TASK PROMPT. Each time a line of the listing holds "yellow", copy that line.
■ ■ ■
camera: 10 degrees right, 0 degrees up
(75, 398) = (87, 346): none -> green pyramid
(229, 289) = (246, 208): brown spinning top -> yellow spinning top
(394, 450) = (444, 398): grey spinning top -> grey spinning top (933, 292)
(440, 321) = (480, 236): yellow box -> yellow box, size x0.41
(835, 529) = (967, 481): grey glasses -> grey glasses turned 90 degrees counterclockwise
■ ■ ■
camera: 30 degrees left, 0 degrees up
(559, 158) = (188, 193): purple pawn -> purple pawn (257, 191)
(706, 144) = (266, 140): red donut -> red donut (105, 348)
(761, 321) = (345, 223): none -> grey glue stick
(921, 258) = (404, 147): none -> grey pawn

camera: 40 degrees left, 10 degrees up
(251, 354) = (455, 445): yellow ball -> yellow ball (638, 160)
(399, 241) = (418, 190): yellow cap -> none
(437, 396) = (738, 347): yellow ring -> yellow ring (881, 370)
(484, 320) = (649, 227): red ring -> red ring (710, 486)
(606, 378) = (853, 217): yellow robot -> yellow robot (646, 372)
■ ■ ■
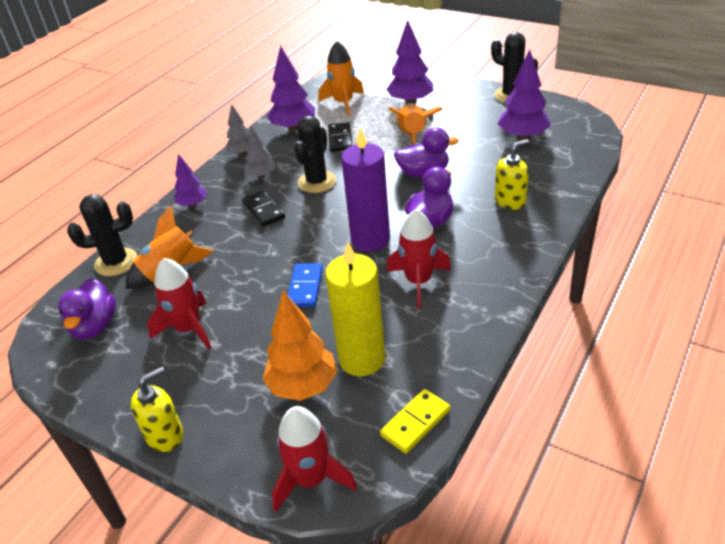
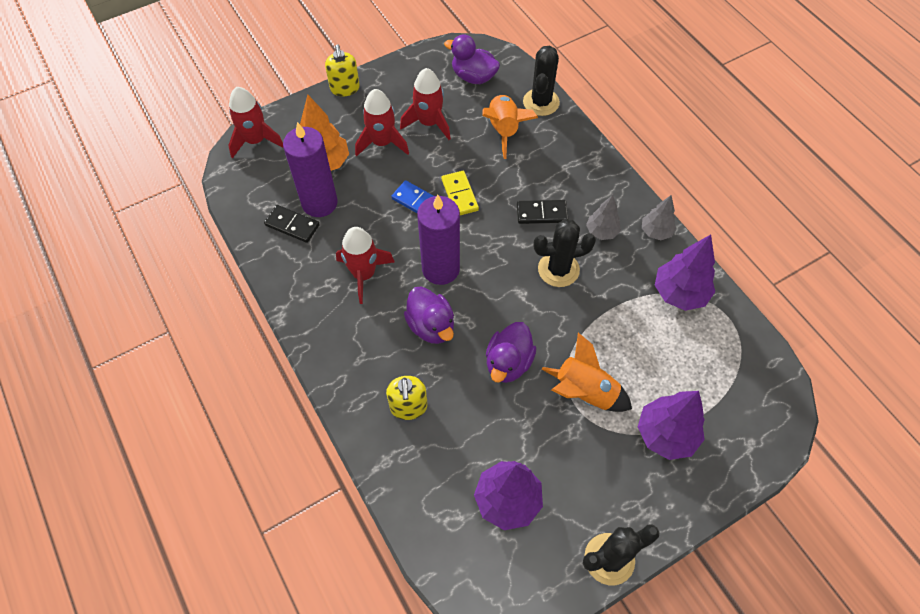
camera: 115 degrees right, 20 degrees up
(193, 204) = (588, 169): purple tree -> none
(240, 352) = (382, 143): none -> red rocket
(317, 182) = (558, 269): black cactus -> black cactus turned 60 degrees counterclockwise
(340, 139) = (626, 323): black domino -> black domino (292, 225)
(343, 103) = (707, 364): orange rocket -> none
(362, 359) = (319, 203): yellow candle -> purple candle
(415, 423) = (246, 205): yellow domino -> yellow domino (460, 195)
■ ■ ■
EXERCISE ANSWER.
(229, 289) = (246, 208): brown spinning top -> yellow spinning top
(440, 321) = (480, 236): yellow box -> yellow box, size x0.41
(251, 354) = (455, 445): yellow ball -> yellow ball (638, 160)
(399, 241) = (418, 190): yellow cap -> none
(437, 396) = (738, 347): yellow ring -> yellow ring (881, 370)
(606, 378) = (853, 217): yellow robot -> yellow robot (646, 372)
(362, 359) = (319, 203): yellow candle -> purple candle
(415, 423) = (246, 205): yellow domino -> yellow domino (460, 195)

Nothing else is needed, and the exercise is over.